### Brief:
Give the stretch of the items from the start through the line containing "road 2 (trunk): [(0,44),(209,0)]" as a JSON list of strings, one string per line and with blank lines skipped. Leave the pictures out.

Dataset entries:
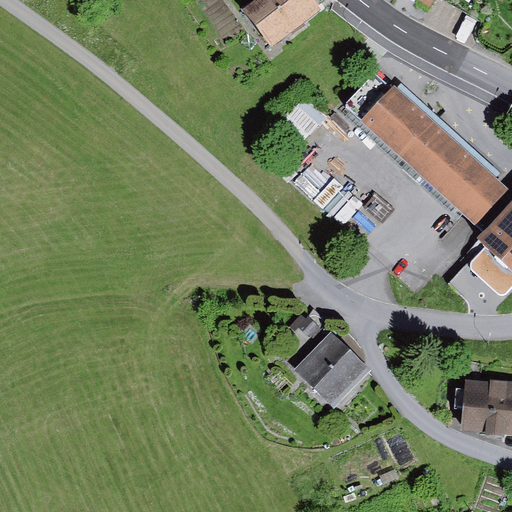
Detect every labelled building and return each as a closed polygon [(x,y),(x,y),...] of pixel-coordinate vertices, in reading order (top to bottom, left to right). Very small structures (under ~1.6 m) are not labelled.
[(265,0),(245,15),(271,49),(319,13),(308,0),(265,0)] [(442,0),(411,0),(437,12),(442,0)] [(504,192),(375,80),(345,115),(473,227),(504,192)] [(511,210),(479,247),(511,277),(511,210)] [(365,371),(328,339),(295,376),(332,409),(365,371)] [(511,382),(469,378),(464,427),(511,431),(511,382)]
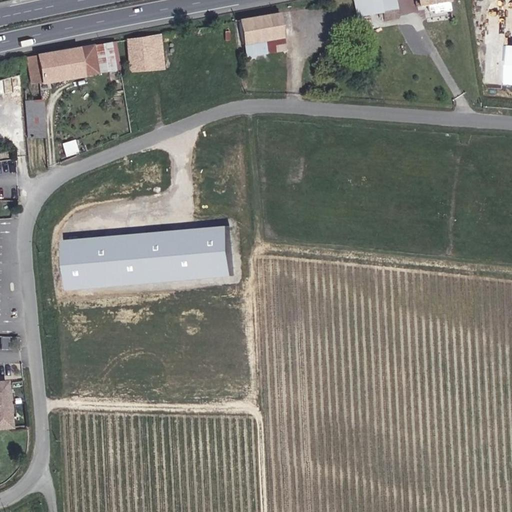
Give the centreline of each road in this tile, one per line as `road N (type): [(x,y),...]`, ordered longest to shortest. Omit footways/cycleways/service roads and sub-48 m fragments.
road 1 (residential): [(38,469),(43,436),(26,218),(67,169),(207,116),(268,105),(511,121)]
road 2 (trunk): [(0,44),(209,0)]
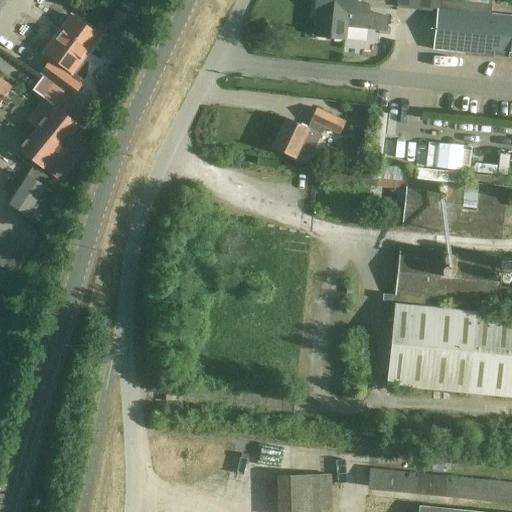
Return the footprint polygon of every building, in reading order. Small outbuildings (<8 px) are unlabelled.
[(129,41),(138,22),(136,21),(142,8),(124,0),(122,0),(118,11),(117,10),(107,30),(129,41)] [(386,31),(387,16),(368,14),(369,6),(355,5),(355,0),(315,0),(315,10),(317,10),(314,36),(344,39),(346,27),(386,31)] [(511,57),(511,17),(437,10),(433,49),(511,57)] [(72,15),(45,51),(53,57),(42,72),(73,95),(82,83),(70,74),(99,35),(72,15)] [(27,18),(18,31),(24,35),(33,23),(27,18)] [(18,106),(25,97),(11,86),(12,85),(0,76),(0,102),(5,97),(18,106)] [(89,106),(42,76),(33,89),(45,97),(35,110),(44,117),(54,104),(86,129),(96,117),(86,109),(89,106)] [(93,92),(83,85),(76,94),(86,101),(93,92)] [(85,131),(86,129),(54,104),(44,117),(20,147),(61,180),(88,147),(82,142),(89,134),(85,131)] [(339,134),(345,122),(316,108),(310,121),(311,121),(308,128),(286,118),(272,148),(294,158),(298,149),(311,155),(321,135),(320,134),(324,127),(339,134)] [(376,188),(406,191),(402,227),(501,237),(508,178),(468,174),(467,185),(463,185),(464,172),(408,167),(408,169),(378,167),(378,171),(325,166),(317,165),(316,181),(376,188)] [(33,167),(9,201),(16,206),(13,209),(23,216),(25,213),(27,213),(51,179),(33,167)] [(0,236),(0,260),(12,247),(0,236)] [(17,248),(3,267),(11,273),(25,254),(17,248)] [(511,289),(496,288),(498,272),(511,273),(511,270),(511,259),(399,248),(395,295),(395,296),(395,302),(386,385),(511,397),(511,289)] [(383,294),(382,301),(395,302),(395,296),(395,295),(383,294)] [(511,483),(369,469),(368,487),(511,502),(511,483)] [(277,511),(331,511),(330,475),(276,477),(277,511)]
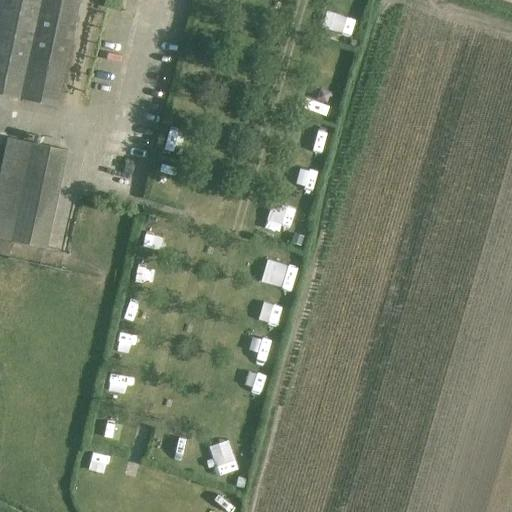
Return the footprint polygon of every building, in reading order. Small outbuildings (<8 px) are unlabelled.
[(0,94),(57,106),(77,12),(79,0),(0,0),(0,4),(0,94)] [(333,11),(328,30),(358,38),(363,20),(333,11)] [(199,76),(201,65),(188,62),(186,72),(199,76)] [(316,83),(309,102),(338,112),(345,94),(316,83)] [(185,98),(180,115),(198,120),(203,104),(185,98)] [(328,155),(333,134),(318,130),(312,150),(328,155)] [(193,136),(174,132),(169,153),(189,157),(193,136)] [(0,238),(45,248),(66,151),(5,137),(0,162),(0,238)] [(129,187),(144,194),(157,167),(142,160),(129,187)] [(299,183),(321,188),(323,176),(302,171),(299,183)] [(181,199),(185,180),(165,176),(161,195),(181,199)] [(152,229),(147,247),(166,252),(171,234),(152,229)] [(303,237),(294,234),(291,244),(300,246),(303,237)] [(294,293),(300,271),(279,265),(273,287),(294,293)] [(149,324),(150,304),(133,303),(132,323),(149,324)] [(271,303),(267,324),(287,327),(290,306),(271,303)] [(262,336),(255,354),(273,361),(280,343),(262,336)] [(133,364),(138,341),(126,339),(122,362),(133,364)] [(247,386),(264,391),(268,376),(251,371),(247,386)] [(245,406),(241,421),(258,426),(262,411),(245,406)] [(105,436),(119,438),(123,415),(109,413),(105,436)] [(171,458),(191,463),(196,441),(177,436),(171,458)] [(238,447),(215,455),(223,477),(245,469),(238,447)] [(122,471),(125,459),(103,453),(100,465),(122,471)] [(151,470),(149,480),(170,485),(173,475),(151,470)] [(243,489),(246,480),(238,478),(236,487),(243,489)] [(186,500),(202,503),(205,484),(189,481),(186,500)] [(218,490),(215,500),(236,506),(239,496),(218,490)]
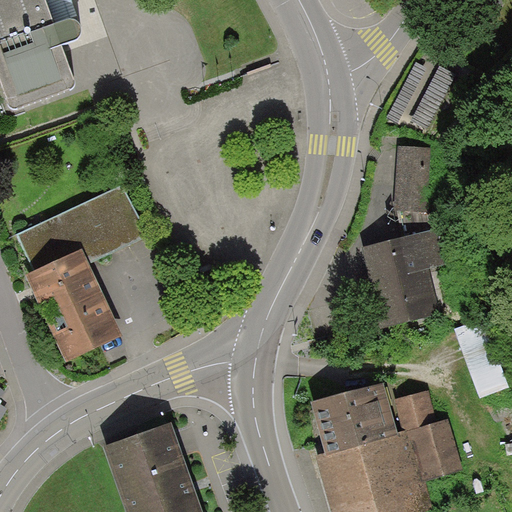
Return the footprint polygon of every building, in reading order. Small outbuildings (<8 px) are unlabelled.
[(0,0),(0,85),(8,109),(10,112),(13,113),(15,113),(72,93),(74,91),(76,87),(76,85),(62,49),(76,44),(81,40),(82,34),(82,29),(79,26),(76,23),(72,21),(55,27),(44,0),(0,0)] [(431,149),(398,148),(396,211),(432,212),(433,191),(430,190),(431,149)] [(147,236),(123,186),(17,235),(34,273),(83,251),(88,263),(147,236)] [(435,231),(361,248),(380,330),(440,316),(430,270),(444,267),(435,231)] [(46,321),(103,296),(88,263),(83,251),(34,273),(26,277),(46,321)] [(103,296),(46,321),(66,364),(123,339),(103,296)] [(484,318),(455,329),(480,400),(509,390),(484,318)] [(383,385),(311,406),(326,458),(397,434),(383,385)] [(429,391),(394,400),(403,433),(407,431),(408,433),(438,423),(429,391)] [(448,420),(438,423),(408,433),(424,483),(464,469),(448,420)] [(203,511),(172,424),(103,448),(125,511),(203,511)] [(326,458),(316,461),(332,511),(423,511),(433,509),(424,483),(408,433),(407,431),(403,433),(397,434),(326,458)]
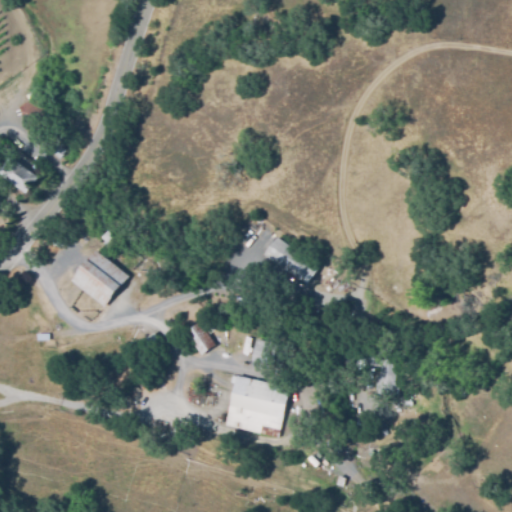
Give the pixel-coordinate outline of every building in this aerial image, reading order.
[(18,106),(39,97),(51,123),(29,133),(18,106)] [(65,150),(59,158),(48,150),(55,141),(65,150)] [(27,193),(0,174),(0,167),(8,157),(38,177),(27,193)] [(266,245),(263,243),(270,234),(273,237),(266,245)] [(306,283),(265,255),(277,237),(310,260),(309,261),(317,267),(306,283)] [(104,307),(73,281),(97,250),(129,276),(104,307)] [(202,354),(187,334),(201,324),(216,344),(202,354)] [(144,352),(139,344),(155,332),(160,341),(144,352)] [(277,366),(252,360),(257,339),(282,345),(277,366)] [(392,395),(375,394),(376,367),(370,367),(371,351),(395,352),(392,395)] [(277,437),(227,426),(237,376),(288,387),(277,437)] [(343,486),(337,484),(340,476),(346,478),(343,486)]
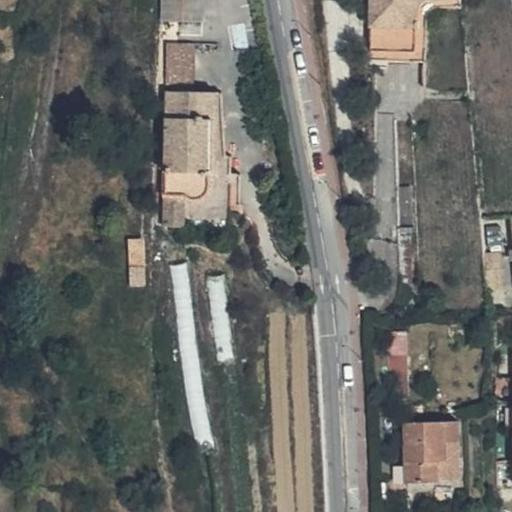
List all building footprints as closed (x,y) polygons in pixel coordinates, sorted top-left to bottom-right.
[(163,0),(163,19),(204,21),(204,0),(163,0)] [(371,0),(375,58),(420,55),(418,4),(465,1),(465,0),(371,0)] [(163,101),(189,102),(189,57),(163,56),(160,101),(163,101)] [(189,102),(163,101),(157,205),(179,206),(185,209),(191,209),(196,207),(199,205),(201,201),(204,193),(204,185),(199,185),(200,166),(211,167),(213,168),(214,131),(207,131),(209,103),(189,102)] [(207,131),(214,131),(216,104),(209,103),(207,131)] [(209,185),(211,167),(200,166),(199,185),(204,185),(209,185)] [(179,206),(157,205),(155,239),(176,240),(179,206)] [(133,239),(133,286),(150,286),(149,238),(133,239)] [(487,252),(490,290),(507,288),(503,250),(487,252)] [(450,460),(450,421),(408,422),(410,482),(442,479),(441,460),(450,460)] [(450,421),(450,460),(455,460),(456,472),(463,472),(460,421),(450,421)]
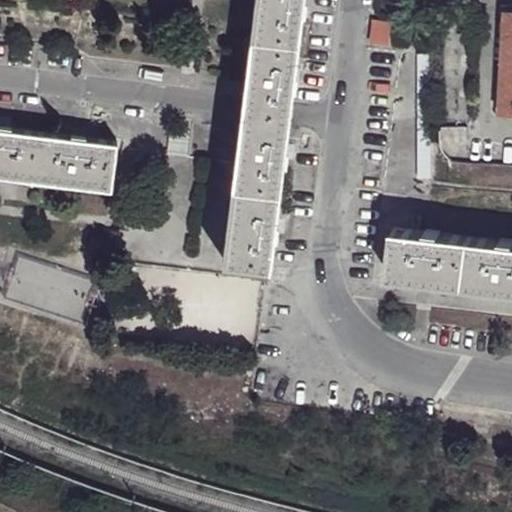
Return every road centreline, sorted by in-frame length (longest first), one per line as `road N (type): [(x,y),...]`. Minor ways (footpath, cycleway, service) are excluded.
road 1 (unclassified): [(511,385),(405,370),(331,303),(322,234),(337,118)]
road 2 (unclassified): [(0,75),(337,118)]
road 3 (unclassified): [(492,0),(486,116),(511,138)]
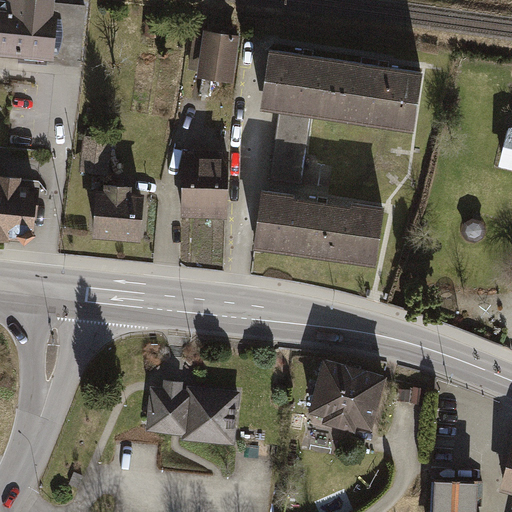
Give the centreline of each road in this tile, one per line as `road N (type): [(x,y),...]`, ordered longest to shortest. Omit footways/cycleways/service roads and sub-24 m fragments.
road 1 (primary): [(511,381),(373,335),(60,293)]
road 2 (residential): [(0,509),(37,432),(60,293)]
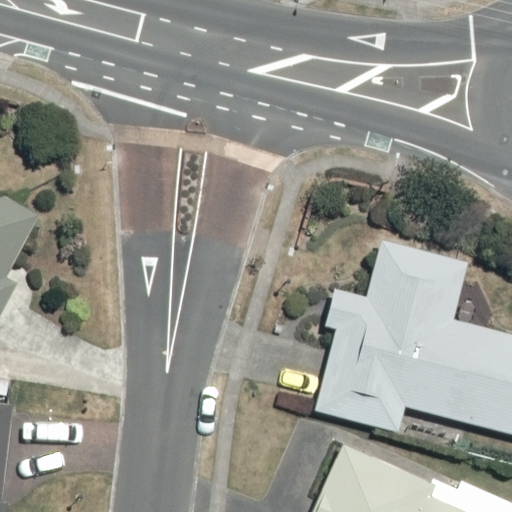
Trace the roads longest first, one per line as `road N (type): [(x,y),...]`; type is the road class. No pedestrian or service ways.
road 1 (residential): [(208,71),(195,115),(155,511)]
road 2 (secondary): [(495,150),(439,128),(208,71)]
road 3 (secondary): [(222,18),(327,38),(511,39)]
road 4 (secondary): [(208,71),(0,19)]
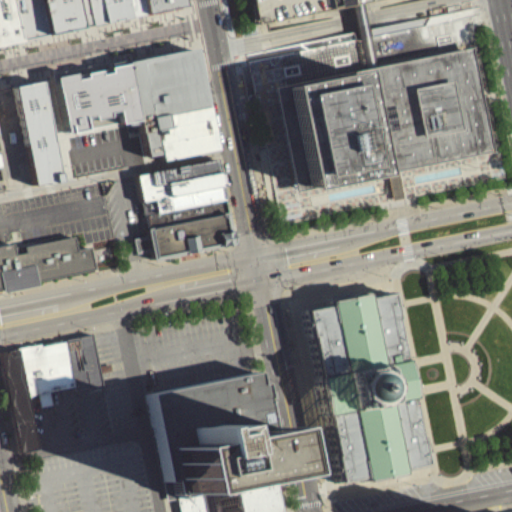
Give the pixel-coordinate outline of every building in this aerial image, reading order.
[(0,0),(0,50),(14,47),(5,4),(4,0),(0,0)] [(4,0),(5,4),(22,0),(31,0),(40,41),(72,34),(64,0),(4,0)] [(5,4),(22,0),(31,0),(40,41),(14,47),(5,4)] [(64,0),(79,0),(86,31),(72,34),(64,0)] [(79,0),(93,0),(100,28),(86,31),(79,0)] [(93,0),(119,0),(125,23),(100,28),(93,0)] [(119,0),(136,0),(140,20),(125,23),(119,0)] [(136,0),(176,0),(179,11),(140,20),(136,0)] [(242,0),(396,0),(358,8),(349,10),(249,30),(242,0)] [(362,74),(349,10),(358,8),(372,72),(362,74)] [(121,67),(189,53),(210,153),(155,164),(154,159),(141,162),(133,125),(121,69),(121,67)] [(269,92),(278,90),(352,76),(362,74),(372,72),(465,53),(486,157),(373,180),(300,195),(290,197),(269,92)] [(78,79),(93,76),(94,80),(103,78),(102,73),(121,69),(133,125),(114,129),(111,116),(102,118),(103,123),(88,126),(87,122),(78,124),(80,136),(60,140),(49,83),(69,79),(70,85),(79,83),(78,79)] [(8,93),(36,87),(56,186),(28,191),(26,179),(8,93)] [(164,182),(150,185),(147,172),(213,158),(216,171),(164,182)] [(164,182),(166,195),(219,184),(216,171),(164,182)] [(219,184),(221,198),(154,211),(152,198),(166,195),(219,184)] [(221,198),(224,211),(149,226),(146,213),(154,211),(221,198)] [(224,211),(231,243),(150,259),(148,250),(135,253),(131,237),(145,235),(144,228),(149,226),(224,211)] [(88,246),(92,267),(33,280),(32,274),(19,277),(20,285),(2,289),(1,286),(0,286),(0,246),(10,244),(12,254),(25,251),(23,246),(71,236),(74,249),(88,246)] [(147,258),(143,243),(131,246),(135,261),(147,258)] [(297,315),(323,310),(323,306),(341,302),(360,298),(360,302),(387,297),(393,325),(391,326),(399,365),(401,365),(403,375),(405,383),(407,393),(408,402),(407,402),(414,441),(417,441),(423,470),(395,476),(396,479),(378,483),(359,486),(358,482),(331,487),(325,458),(327,458),(320,420),(318,420),(314,402),(310,383),(313,383),(305,341),(302,342),(297,315)] [(71,394),(72,397),(85,394),(86,397),(99,394),(97,380),(95,371),(91,348),(90,342),(81,343),(68,346),(61,347),(62,348),(71,394)] [(37,353),(50,351),(62,348),(71,394),(47,399),(37,353)] [(24,353),(27,353),(37,351),(37,353),(47,399),(49,411),(39,413),(36,400),(33,401),(24,353)] [(14,356),(21,354),(24,353),(33,401),(23,403),(14,356)] [(0,384),(15,460),(34,456),(23,403),(14,356),(4,358),(0,358),(0,384)] [(95,371),(108,369),(110,378),(97,380),(95,371)] [(143,400),(247,378),(251,378),(252,379),(254,386),(258,389),(264,412),(266,425),(276,473),(277,476),(284,510),(274,511),(179,511),(176,497),(171,498),(166,499),(162,480),(145,414),(143,400)]
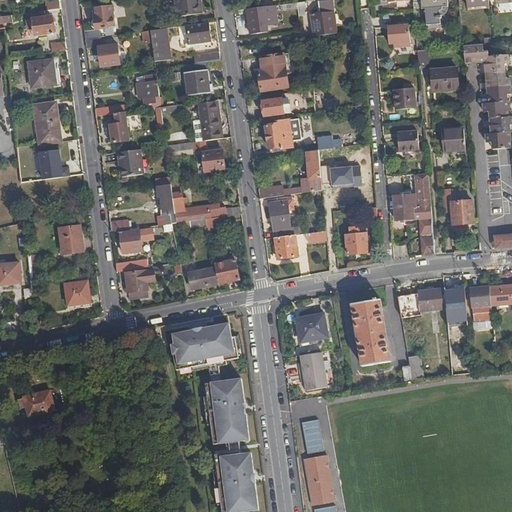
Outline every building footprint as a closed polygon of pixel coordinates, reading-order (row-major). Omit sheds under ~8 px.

### Problem solution:
[
  "Detect every labelled building and return each as a closed polygon [(x,y),(x,y),...] of pixel-coordinate vertices, in reading order (top to bottom, left to right). Very small structures (under ~1.6 m) are not labelled.",
  "[(265,0),(245,15),(271,49),(319,13),(308,0),(265,0)] [(442,0),(411,0),(437,12),(442,0)] [(504,192),(375,80),(345,115),(473,227),(504,192)] [(511,210),(479,247),(511,277),(511,210)] [(365,371),(328,339),(295,376),(332,409),(365,371)] [(511,382),(469,378),(464,427),(511,431),(511,382)]",
  "Give the centreline of each road in this tile, one per line as `road N (type): [(x,y),...]`, ordered longest to shortest. Omit footways/cycleways/service roads and sub-48 m fragments.",
  "road 1 (residential): [(38,469),(43,436),(26,218),(67,169),(207,116),(268,105),(511,121)]",
  "road 2 (trunk): [(0,44),(209,0)]"
]